▶ _INPUT DATA_:

□ □ □ □

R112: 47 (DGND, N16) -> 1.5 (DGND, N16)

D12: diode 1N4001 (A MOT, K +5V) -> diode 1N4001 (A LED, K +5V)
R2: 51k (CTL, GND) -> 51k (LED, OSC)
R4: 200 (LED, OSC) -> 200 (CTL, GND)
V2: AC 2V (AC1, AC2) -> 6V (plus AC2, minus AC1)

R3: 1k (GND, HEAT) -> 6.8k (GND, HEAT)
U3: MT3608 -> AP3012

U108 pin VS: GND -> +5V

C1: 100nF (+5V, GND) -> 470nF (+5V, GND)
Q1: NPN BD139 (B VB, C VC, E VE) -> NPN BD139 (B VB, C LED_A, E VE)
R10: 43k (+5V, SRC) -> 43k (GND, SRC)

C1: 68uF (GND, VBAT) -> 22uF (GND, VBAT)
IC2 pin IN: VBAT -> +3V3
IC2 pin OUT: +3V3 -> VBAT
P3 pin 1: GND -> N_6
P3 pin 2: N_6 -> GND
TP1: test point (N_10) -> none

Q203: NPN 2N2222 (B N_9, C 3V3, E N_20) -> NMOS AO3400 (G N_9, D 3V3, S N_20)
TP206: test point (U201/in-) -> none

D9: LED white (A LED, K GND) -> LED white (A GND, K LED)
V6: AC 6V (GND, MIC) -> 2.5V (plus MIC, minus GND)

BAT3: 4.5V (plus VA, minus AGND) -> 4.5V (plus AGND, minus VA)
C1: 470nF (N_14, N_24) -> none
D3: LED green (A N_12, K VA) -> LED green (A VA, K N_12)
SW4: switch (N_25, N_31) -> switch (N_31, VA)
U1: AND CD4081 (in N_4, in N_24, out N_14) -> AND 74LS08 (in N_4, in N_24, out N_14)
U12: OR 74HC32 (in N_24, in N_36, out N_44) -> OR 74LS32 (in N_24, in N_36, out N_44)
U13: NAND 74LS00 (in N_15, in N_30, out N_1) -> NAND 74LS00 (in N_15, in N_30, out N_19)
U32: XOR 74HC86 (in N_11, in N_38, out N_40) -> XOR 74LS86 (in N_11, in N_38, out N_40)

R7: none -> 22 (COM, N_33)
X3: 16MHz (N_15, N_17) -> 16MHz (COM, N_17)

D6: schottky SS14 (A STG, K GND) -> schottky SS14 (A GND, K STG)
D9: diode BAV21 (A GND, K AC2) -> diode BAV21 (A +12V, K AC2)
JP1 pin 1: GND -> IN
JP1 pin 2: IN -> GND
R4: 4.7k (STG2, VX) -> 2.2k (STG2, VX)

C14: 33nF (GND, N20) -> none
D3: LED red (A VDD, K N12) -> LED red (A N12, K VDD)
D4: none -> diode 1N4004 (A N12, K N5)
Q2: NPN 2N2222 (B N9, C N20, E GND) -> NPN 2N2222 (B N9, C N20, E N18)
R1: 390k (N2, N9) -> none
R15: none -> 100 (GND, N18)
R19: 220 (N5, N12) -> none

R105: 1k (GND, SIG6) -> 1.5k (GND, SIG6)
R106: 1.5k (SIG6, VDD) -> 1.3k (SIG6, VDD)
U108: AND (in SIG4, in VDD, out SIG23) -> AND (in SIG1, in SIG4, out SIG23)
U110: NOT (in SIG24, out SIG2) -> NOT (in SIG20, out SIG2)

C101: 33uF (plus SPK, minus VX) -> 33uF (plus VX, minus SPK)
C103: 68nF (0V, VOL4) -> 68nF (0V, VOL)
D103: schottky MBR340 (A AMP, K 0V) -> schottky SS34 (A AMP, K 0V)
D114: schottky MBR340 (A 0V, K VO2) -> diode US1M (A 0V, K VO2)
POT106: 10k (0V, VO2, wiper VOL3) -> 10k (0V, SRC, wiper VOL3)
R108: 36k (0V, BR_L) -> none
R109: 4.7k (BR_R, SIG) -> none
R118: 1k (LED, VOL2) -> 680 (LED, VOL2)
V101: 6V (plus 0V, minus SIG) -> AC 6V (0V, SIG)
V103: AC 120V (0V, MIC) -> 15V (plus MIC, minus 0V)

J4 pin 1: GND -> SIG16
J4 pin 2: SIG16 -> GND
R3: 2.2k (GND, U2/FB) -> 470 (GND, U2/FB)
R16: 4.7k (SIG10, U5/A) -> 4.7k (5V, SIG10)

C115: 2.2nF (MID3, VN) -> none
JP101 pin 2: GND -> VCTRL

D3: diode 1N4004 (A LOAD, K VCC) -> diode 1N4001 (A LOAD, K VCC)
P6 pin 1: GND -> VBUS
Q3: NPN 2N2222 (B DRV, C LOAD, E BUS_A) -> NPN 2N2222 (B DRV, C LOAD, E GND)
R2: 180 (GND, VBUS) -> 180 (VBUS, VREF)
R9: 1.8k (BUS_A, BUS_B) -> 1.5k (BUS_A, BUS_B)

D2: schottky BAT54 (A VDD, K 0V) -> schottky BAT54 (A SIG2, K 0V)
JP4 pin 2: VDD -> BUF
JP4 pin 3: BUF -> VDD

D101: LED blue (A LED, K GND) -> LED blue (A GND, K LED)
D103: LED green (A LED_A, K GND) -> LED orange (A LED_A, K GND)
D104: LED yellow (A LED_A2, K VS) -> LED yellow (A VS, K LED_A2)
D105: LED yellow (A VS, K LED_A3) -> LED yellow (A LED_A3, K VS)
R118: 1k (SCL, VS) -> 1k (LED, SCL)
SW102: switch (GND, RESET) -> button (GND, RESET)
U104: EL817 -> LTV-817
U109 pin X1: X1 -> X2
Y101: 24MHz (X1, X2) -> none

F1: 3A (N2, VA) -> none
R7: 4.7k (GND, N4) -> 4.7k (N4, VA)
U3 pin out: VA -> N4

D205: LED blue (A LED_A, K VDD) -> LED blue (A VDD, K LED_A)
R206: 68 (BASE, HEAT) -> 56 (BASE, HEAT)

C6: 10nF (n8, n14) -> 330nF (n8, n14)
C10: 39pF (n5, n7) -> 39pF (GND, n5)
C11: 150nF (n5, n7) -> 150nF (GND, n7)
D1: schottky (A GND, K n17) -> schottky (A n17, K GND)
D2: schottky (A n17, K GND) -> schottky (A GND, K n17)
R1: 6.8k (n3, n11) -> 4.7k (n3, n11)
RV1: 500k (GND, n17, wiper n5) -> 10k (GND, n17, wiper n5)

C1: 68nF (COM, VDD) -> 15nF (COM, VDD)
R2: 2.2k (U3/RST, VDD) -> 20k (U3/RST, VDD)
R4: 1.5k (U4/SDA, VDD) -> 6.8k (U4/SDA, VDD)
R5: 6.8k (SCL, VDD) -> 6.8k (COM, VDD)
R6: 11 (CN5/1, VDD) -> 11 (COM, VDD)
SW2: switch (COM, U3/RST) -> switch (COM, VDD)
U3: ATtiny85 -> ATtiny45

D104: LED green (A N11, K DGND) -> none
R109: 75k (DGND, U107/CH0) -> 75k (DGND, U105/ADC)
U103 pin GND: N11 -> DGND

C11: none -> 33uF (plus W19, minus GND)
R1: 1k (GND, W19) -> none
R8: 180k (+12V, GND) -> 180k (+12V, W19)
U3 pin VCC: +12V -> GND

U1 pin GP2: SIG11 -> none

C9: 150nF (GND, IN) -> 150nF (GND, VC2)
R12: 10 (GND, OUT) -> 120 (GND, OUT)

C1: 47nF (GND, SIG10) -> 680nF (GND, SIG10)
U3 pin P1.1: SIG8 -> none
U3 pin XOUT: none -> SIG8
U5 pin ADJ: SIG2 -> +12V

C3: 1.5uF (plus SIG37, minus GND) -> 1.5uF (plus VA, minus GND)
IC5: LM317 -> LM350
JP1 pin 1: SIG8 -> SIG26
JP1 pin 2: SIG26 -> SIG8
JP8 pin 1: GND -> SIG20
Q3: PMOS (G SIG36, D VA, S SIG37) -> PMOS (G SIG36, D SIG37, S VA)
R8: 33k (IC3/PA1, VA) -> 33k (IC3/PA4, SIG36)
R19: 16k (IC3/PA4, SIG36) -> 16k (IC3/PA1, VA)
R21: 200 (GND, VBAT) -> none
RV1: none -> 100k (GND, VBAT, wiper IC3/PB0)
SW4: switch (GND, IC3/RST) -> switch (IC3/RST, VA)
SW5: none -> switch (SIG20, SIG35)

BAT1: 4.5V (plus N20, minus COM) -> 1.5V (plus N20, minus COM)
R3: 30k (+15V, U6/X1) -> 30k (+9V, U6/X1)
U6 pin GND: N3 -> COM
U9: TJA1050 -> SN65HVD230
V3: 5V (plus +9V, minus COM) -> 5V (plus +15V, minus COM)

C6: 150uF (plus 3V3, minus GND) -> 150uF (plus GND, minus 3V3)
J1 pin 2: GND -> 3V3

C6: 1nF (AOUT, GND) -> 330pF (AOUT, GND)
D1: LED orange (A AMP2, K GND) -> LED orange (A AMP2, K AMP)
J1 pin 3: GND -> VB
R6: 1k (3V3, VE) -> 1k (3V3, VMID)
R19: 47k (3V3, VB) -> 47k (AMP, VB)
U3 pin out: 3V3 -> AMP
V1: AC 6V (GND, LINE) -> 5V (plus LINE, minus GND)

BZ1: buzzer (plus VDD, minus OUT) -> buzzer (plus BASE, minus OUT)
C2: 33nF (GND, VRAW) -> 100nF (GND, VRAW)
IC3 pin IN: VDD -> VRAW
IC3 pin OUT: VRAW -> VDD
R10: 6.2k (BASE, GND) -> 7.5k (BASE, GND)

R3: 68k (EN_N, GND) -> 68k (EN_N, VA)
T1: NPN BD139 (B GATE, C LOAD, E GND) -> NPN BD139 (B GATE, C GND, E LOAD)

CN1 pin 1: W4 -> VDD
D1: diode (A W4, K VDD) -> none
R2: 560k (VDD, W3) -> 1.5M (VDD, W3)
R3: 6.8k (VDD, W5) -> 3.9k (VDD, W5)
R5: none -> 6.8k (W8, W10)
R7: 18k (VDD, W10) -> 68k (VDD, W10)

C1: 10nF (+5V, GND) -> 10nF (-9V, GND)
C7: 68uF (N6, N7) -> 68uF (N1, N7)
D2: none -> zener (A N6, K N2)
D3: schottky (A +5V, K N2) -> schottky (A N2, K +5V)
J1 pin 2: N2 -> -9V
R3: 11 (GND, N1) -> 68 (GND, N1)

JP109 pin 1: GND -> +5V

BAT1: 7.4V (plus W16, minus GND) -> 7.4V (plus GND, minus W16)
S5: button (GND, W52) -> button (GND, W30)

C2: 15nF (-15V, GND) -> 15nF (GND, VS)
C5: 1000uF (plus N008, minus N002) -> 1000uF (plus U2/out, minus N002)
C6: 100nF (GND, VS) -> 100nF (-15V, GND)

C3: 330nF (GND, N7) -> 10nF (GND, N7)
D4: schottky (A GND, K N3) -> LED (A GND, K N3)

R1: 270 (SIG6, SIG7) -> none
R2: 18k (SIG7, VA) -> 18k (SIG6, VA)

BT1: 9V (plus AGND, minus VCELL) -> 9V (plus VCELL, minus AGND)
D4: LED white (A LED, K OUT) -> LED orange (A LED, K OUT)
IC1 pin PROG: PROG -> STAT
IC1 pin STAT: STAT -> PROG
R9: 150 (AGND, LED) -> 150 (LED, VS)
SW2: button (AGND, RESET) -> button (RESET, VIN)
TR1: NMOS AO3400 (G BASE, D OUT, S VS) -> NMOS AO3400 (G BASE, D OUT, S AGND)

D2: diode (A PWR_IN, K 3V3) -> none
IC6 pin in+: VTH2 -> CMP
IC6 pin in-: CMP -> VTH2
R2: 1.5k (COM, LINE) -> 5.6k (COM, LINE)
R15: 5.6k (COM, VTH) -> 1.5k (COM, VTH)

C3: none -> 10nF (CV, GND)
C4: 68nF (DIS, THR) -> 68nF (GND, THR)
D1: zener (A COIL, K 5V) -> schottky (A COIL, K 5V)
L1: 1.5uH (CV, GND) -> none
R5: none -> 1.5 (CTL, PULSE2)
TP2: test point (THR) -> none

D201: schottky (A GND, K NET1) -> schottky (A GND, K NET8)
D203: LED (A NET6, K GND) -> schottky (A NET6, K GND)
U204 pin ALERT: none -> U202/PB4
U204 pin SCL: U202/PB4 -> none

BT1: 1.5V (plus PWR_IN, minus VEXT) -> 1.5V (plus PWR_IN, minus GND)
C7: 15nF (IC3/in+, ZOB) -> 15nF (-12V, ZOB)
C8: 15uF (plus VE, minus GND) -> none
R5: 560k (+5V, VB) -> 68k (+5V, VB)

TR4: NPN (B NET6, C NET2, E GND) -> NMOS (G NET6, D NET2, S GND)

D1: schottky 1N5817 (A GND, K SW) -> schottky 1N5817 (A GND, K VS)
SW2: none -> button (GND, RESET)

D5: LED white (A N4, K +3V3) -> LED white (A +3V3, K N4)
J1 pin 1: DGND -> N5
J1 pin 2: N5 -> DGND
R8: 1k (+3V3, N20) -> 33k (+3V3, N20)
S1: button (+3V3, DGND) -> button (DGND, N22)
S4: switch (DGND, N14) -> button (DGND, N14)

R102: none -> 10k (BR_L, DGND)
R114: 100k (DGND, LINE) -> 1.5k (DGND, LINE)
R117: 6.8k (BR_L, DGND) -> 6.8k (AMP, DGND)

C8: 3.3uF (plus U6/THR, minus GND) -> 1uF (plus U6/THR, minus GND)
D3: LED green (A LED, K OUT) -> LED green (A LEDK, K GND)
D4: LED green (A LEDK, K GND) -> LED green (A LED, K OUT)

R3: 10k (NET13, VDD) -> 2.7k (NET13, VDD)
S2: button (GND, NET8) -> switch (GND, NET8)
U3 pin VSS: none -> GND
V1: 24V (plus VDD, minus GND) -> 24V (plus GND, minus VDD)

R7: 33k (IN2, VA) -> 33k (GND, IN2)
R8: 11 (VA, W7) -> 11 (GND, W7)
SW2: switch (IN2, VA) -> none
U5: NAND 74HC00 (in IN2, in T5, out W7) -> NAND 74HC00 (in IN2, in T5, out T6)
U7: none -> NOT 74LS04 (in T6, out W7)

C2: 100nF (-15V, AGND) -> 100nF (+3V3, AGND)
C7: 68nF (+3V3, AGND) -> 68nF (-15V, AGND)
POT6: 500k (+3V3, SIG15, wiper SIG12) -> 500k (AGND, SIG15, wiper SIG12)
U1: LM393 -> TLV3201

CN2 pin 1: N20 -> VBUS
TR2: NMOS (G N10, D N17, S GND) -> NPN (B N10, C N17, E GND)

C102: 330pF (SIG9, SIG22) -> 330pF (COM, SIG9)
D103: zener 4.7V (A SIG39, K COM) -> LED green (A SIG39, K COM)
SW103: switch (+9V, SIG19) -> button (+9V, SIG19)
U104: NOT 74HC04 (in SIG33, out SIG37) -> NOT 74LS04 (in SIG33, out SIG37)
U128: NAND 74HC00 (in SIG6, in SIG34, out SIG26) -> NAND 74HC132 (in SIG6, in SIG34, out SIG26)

□ □ □ □

▶ _WHAT YOU ARE ASKED TO DO_: Your answer must be a single number: the count of lines in these records that contain "wiper".

▶ _EXERCISE ANSWER_: 4